Find the line with "cyan circle: moved 3 px up" in the entries below, then reproduce it and every line after it down to and including the line with "black square at (108, 246): moved 4 px left", exactly.

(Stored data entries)
————
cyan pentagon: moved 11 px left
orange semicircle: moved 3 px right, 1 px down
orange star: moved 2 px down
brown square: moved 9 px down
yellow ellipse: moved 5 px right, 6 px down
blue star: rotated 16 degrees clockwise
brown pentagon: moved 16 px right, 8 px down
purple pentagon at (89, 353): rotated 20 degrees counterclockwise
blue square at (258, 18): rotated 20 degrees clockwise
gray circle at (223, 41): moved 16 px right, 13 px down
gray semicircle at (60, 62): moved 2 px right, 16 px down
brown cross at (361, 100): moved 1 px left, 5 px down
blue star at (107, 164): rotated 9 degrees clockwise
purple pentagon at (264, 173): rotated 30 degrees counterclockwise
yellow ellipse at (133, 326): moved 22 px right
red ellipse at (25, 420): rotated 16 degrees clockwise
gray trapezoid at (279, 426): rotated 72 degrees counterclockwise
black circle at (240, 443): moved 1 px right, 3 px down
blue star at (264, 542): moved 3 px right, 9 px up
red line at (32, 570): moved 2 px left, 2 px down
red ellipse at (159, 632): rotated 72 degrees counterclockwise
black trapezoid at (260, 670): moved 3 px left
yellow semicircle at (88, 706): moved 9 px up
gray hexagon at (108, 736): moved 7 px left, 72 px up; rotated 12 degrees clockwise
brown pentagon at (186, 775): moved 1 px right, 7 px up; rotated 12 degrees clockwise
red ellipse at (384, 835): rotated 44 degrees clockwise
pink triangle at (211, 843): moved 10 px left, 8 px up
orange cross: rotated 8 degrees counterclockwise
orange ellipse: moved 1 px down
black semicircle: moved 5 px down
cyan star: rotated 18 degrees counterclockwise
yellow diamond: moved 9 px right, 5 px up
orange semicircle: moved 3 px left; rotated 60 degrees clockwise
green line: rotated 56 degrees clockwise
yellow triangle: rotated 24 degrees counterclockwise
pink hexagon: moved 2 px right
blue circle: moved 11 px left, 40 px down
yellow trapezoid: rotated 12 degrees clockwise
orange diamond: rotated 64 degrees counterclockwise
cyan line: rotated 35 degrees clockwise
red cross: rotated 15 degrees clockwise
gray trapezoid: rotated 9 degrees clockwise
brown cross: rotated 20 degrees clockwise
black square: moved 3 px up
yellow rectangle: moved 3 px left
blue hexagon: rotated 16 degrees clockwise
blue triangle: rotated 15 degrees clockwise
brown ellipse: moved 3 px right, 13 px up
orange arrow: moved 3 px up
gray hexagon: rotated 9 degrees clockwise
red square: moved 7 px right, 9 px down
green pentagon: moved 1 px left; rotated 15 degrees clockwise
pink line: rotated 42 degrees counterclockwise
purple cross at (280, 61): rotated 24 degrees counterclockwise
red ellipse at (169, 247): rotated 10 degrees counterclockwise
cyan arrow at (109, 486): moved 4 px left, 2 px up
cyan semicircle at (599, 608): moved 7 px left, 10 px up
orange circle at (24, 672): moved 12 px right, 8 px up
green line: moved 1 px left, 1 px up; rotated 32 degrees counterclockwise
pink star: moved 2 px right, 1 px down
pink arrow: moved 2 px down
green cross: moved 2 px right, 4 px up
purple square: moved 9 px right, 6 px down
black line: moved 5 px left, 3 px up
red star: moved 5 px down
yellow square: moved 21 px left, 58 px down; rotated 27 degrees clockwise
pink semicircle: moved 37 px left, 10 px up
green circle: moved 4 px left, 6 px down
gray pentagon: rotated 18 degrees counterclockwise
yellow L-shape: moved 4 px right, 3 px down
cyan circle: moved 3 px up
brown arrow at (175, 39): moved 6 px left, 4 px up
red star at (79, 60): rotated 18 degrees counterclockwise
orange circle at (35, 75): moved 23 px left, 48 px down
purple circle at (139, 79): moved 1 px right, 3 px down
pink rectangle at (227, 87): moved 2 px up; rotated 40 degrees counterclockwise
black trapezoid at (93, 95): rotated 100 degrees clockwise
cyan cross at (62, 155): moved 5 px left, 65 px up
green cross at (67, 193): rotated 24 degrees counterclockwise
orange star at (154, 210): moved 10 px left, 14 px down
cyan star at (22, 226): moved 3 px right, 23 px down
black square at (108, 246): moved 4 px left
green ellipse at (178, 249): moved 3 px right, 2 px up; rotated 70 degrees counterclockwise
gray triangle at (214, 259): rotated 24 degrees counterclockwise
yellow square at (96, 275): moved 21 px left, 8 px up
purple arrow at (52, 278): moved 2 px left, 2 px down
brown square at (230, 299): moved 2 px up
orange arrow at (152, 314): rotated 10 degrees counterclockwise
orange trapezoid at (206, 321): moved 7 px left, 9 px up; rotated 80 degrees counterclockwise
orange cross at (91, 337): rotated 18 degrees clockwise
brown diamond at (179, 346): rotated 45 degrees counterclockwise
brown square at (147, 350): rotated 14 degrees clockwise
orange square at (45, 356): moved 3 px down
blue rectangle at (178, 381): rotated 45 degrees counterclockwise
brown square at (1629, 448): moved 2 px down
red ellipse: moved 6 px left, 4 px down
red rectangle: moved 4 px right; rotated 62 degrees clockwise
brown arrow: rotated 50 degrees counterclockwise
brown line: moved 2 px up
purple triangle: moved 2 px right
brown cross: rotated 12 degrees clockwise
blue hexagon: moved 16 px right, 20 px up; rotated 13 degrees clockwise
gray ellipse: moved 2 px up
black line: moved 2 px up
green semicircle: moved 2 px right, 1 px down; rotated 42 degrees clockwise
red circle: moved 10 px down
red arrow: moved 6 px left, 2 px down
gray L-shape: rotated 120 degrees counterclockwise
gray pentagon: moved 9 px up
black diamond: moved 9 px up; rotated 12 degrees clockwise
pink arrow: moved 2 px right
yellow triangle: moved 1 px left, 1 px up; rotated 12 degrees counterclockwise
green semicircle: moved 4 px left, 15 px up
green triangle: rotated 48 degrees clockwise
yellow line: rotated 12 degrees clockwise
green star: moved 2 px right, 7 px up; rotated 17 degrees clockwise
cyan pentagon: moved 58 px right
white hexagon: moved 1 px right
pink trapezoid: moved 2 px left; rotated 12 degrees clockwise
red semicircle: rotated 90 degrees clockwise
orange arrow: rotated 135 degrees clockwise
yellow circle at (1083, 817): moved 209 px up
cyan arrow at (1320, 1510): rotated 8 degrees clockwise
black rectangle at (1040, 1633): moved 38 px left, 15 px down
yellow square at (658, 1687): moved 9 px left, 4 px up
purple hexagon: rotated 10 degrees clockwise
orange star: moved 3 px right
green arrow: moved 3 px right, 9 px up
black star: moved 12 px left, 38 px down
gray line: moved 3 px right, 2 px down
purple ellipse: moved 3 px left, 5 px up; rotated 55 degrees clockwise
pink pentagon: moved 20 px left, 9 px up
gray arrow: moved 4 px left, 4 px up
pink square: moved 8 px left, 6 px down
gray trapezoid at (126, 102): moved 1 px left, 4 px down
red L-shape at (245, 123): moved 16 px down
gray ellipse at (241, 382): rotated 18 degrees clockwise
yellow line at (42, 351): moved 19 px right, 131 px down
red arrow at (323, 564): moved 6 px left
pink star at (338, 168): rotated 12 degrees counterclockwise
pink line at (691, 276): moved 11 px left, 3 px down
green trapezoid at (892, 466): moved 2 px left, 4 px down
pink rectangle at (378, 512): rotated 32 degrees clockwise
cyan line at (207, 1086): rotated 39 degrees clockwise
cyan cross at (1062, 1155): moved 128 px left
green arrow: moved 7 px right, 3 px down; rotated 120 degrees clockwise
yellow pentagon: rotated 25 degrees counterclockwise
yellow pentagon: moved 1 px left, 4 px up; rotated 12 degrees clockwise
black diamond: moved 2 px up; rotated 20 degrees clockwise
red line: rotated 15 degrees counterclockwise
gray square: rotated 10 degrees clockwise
————
### Exercise response
cyan circle: moved 3 px up
brown arrow at (175, 39): moved 6 px left, 4 px up
red star at (79, 60): rotated 18 degrees counterclockwise
orange circle at (35, 75): moved 23 px left, 48 px down
purple circle at (139, 79): moved 1 px right, 3 px down
pink rectangle at (227, 87): moved 2 px up; rotated 40 degrees counterclockwise
black trapezoid at (93, 95): rotated 100 degrees clockwise
cyan cross at (62, 155): moved 5 px left, 65 px up
green cross at (67, 193): rotated 24 degrees counterclockwise
orange star at (154, 210): moved 10 px left, 14 px down
cyan star at (22, 226): moved 3 px right, 23 px down
black square at (108, 246): moved 4 px left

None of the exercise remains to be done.